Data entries
--- START ---

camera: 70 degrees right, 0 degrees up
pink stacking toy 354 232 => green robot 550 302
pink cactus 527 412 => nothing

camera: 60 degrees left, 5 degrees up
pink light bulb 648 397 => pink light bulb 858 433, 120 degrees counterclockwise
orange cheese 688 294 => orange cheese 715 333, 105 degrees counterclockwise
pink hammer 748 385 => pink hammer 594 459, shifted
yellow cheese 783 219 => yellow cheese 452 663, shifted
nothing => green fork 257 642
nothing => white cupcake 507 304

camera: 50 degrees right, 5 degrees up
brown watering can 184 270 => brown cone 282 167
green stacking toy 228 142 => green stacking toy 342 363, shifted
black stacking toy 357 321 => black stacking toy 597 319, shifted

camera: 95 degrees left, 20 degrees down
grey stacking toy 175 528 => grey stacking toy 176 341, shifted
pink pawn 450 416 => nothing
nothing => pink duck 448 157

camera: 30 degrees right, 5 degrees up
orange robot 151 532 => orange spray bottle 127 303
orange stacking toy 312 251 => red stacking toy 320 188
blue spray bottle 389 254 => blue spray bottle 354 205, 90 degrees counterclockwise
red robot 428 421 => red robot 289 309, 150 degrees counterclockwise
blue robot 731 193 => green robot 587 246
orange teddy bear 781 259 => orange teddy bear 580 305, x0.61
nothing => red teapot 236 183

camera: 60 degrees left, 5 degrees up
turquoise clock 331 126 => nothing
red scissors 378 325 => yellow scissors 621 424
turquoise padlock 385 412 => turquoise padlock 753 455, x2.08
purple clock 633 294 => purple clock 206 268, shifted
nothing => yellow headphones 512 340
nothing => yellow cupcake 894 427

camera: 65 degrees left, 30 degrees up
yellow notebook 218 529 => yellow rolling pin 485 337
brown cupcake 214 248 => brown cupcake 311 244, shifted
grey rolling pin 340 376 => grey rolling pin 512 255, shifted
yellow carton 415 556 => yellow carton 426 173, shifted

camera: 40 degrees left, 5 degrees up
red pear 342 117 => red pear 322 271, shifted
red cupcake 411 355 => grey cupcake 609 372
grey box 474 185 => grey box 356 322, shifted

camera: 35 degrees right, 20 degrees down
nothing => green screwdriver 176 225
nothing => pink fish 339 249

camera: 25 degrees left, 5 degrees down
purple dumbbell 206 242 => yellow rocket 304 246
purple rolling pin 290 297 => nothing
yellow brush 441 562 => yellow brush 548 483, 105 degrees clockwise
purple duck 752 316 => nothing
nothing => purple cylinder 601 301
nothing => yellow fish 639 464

--- END ---

EXERCISE GOAL –
Transcribe, exactly and without additions, the lines of the records above, beginning with the line that contains "camera: 95 degrees left, 20 degrees down" and ending with the line that contains "turquoise padlock 385", both included.

REPLY –
camera: 95 degrees left, 20 degrees down
grey stacking toy 175 528 => grey stacking toy 176 341, shifted
pink pawn 450 416 => nothing
nothing => pink duck 448 157

camera: 30 degrees right, 5 degrees up
orange robot 151 532 => orange spray bottle 127 303
orange stacking toy 312 251 => red stacking toy 320 188
blue spray bottle 389 254 => blue spray bottle 354 205, 90 degrees counterclockwise
red robot 428 421 => red robot 289 309, 150 degrees counterclockwise
blue robot 731 193 => green robot 587 246
orange teddy bear 781 259 => orange teddy bear 580 305, x0.61
nothing => red teapot 236 183

camera: 60 degrees left, 5 degrees up
turquoise clock 331 126 => nothing
red scissors 378 325 => yellow scissors 621 424
turquoise padlock 385 412 => turquoise padlock 753 455, x2.08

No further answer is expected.